## Start Supplied records
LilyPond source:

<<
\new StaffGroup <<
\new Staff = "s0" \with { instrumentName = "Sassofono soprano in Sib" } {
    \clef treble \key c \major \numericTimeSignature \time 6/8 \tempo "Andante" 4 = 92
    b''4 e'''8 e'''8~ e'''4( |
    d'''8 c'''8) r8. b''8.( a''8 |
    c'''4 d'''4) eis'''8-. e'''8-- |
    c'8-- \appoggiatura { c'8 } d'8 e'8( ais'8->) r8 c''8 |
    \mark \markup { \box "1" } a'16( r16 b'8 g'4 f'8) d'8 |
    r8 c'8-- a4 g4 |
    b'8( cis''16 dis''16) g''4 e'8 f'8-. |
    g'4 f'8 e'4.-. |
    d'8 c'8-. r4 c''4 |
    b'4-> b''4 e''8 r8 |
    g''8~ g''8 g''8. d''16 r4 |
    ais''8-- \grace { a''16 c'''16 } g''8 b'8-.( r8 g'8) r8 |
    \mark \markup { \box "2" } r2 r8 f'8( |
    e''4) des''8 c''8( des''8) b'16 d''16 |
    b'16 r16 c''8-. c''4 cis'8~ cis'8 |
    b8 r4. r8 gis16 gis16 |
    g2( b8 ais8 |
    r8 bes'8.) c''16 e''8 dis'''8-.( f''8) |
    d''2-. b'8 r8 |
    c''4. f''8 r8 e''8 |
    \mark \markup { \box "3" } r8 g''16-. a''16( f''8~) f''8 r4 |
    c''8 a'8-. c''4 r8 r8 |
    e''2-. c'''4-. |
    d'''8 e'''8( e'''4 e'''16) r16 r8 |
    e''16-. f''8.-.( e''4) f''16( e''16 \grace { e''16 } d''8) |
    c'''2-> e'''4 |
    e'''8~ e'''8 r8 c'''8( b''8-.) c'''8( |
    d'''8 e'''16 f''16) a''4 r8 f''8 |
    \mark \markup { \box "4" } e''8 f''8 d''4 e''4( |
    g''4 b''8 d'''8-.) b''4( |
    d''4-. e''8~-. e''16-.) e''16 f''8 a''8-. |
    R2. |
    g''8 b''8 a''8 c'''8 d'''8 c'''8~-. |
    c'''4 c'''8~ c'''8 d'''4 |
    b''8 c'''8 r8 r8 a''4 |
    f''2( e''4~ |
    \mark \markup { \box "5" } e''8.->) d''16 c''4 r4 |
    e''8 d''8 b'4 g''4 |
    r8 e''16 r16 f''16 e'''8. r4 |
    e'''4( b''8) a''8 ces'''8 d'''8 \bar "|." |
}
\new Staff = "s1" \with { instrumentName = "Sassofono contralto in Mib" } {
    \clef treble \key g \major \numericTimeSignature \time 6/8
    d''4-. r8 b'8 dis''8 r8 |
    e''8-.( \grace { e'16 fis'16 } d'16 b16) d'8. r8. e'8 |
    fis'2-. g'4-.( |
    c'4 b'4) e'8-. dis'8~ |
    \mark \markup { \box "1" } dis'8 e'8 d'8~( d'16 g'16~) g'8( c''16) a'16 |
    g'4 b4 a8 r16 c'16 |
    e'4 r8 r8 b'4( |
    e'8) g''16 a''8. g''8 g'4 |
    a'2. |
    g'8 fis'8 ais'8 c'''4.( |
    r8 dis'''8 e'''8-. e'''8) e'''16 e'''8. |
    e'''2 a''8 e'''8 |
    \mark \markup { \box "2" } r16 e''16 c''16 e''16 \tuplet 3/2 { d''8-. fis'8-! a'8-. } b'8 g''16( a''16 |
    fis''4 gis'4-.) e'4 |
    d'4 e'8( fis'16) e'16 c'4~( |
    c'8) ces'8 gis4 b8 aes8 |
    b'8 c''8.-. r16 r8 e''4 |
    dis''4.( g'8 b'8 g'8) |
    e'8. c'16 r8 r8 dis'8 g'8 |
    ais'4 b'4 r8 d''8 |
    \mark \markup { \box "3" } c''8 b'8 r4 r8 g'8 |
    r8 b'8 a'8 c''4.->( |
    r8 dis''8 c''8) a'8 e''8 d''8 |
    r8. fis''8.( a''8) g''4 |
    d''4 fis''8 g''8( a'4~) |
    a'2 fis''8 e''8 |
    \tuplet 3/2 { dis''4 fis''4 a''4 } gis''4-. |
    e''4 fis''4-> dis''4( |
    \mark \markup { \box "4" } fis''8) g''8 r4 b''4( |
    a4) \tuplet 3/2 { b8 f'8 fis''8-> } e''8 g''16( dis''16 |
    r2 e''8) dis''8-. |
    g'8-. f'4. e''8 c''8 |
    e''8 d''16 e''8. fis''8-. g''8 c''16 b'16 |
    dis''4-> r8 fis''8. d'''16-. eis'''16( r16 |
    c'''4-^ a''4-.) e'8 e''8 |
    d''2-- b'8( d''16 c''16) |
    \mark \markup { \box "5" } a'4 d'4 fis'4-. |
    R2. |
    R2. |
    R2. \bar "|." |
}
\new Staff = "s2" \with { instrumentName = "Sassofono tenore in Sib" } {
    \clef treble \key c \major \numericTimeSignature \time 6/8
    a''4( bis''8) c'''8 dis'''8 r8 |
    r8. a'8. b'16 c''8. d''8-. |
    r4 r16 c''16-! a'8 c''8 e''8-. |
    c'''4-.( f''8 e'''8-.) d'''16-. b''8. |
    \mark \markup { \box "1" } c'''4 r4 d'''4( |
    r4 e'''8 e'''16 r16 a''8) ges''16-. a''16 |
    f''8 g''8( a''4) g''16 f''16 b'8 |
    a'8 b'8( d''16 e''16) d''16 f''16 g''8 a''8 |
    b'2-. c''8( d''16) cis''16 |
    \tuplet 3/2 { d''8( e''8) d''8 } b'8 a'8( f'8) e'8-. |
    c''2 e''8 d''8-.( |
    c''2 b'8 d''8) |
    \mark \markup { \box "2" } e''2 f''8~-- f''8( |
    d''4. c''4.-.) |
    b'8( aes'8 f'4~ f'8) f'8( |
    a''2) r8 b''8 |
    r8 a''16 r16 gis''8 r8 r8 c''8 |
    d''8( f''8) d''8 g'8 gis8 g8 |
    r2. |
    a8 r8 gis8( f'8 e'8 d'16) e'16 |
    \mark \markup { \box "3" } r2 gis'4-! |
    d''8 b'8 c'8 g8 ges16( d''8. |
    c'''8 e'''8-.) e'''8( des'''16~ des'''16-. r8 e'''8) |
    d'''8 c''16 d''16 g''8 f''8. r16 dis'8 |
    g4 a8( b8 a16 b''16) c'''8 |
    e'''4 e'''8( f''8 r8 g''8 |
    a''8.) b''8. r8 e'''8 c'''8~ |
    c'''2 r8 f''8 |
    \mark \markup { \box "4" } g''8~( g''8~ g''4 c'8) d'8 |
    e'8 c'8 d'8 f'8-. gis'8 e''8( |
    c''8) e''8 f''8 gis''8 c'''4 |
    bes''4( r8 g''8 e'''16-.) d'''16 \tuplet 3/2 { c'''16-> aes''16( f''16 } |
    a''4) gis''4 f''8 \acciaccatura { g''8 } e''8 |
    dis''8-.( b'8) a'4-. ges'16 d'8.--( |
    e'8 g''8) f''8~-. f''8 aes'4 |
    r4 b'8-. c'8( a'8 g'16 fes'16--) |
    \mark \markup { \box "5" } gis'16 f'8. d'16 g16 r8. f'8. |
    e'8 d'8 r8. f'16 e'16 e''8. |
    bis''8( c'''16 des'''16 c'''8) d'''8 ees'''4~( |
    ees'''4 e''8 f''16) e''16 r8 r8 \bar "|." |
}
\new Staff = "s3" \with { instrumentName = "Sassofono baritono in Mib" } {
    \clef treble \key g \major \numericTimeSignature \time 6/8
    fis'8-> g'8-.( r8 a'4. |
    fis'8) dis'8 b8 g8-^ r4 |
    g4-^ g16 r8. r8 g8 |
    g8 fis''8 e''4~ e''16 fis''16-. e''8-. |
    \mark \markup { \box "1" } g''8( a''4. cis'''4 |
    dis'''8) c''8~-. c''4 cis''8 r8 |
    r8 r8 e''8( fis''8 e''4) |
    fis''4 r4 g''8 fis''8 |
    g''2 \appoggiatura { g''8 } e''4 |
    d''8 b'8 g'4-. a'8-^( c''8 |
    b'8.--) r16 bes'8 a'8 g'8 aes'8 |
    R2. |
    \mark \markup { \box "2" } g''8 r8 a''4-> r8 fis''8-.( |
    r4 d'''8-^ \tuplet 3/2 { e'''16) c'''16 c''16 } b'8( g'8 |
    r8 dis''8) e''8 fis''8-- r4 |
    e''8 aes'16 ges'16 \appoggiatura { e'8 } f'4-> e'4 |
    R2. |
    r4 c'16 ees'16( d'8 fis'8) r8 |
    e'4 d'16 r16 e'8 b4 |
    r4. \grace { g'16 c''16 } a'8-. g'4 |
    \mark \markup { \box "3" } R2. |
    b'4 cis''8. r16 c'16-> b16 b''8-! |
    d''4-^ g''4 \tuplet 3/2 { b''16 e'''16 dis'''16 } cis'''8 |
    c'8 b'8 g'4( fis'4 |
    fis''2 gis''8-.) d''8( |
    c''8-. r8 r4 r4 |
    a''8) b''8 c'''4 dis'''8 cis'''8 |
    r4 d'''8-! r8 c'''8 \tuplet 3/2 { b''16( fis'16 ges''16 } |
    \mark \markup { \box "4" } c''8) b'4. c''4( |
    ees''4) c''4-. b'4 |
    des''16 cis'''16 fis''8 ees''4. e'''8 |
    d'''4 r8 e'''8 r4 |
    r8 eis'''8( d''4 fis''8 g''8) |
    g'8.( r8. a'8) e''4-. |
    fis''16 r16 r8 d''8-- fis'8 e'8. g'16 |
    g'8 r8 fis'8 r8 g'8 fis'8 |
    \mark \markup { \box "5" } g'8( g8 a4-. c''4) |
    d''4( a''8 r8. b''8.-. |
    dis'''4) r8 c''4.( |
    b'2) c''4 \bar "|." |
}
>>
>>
## End Supplied records
### Aim
Pick out every line in the records that contains the string "time".

### Result of the exercise
    \clef treble \key c \major \numericTimeSignature \time 6/8 \tempo "Andante" 4 = 92
    \clef treble \key g \major \numericTimeSignature \time 6/8
    \clef treble \key c \major \numericTimeSignature \time 6/8
    \clef treble \key g \major \numericTimeSignature \time 6/8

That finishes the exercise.